_Assignment_
Please keep the images out and set down the data exactly as given.

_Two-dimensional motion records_
--*--

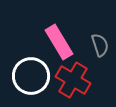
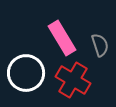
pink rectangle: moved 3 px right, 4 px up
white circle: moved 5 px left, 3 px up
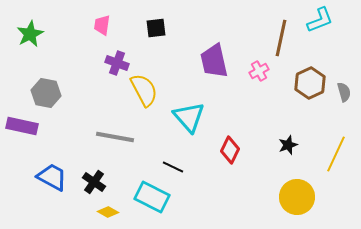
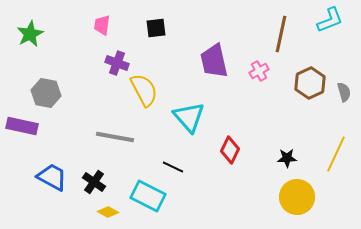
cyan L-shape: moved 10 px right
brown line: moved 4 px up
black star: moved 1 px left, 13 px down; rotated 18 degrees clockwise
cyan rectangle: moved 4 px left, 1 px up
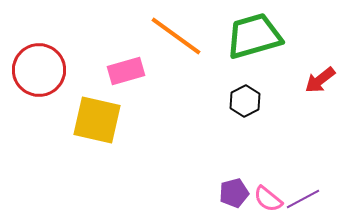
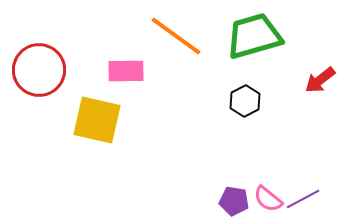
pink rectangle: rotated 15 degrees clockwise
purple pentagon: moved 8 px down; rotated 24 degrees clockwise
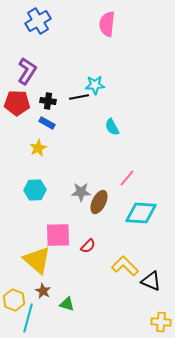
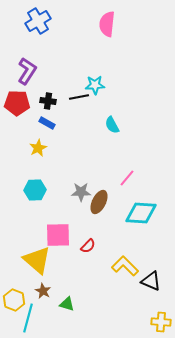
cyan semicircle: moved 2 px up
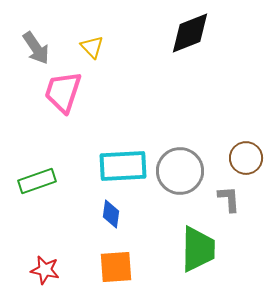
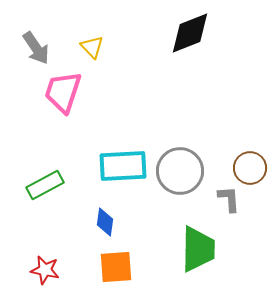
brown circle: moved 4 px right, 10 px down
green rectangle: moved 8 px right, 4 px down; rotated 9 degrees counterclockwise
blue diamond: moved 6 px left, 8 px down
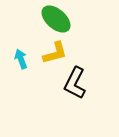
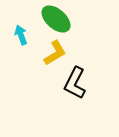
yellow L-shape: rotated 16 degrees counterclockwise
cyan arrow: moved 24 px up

--*--

_Solution to the exercise_
pink rectangle: moved 3 px right, 4 px up
white circle: moved 5 px left, 3 px up
cyan L-shape: moved 10 px right
brown line: moved 4 px up
black star: moved 1 px left, 13 px down; rotated 18 degrees clockwise
cyan rectangle: moved 4 px left, 1 px up
pink rectangle: rotated 15 degrees clockwise
purple pentagon: moved 8 px down; rotated 24 degrees clockwise
cyan semicircle: moved 2 px up
brown circle: moved 4 px right, 10 px down
green rectangle: moved 8 px right, 4 px down; rotated 9 degrees counterclockwise
blue diamond: moved 6 px left, 8 px down
yellow L-shape: rotated 16 degrees counterclockwise
cyan arrow: moved 24 px up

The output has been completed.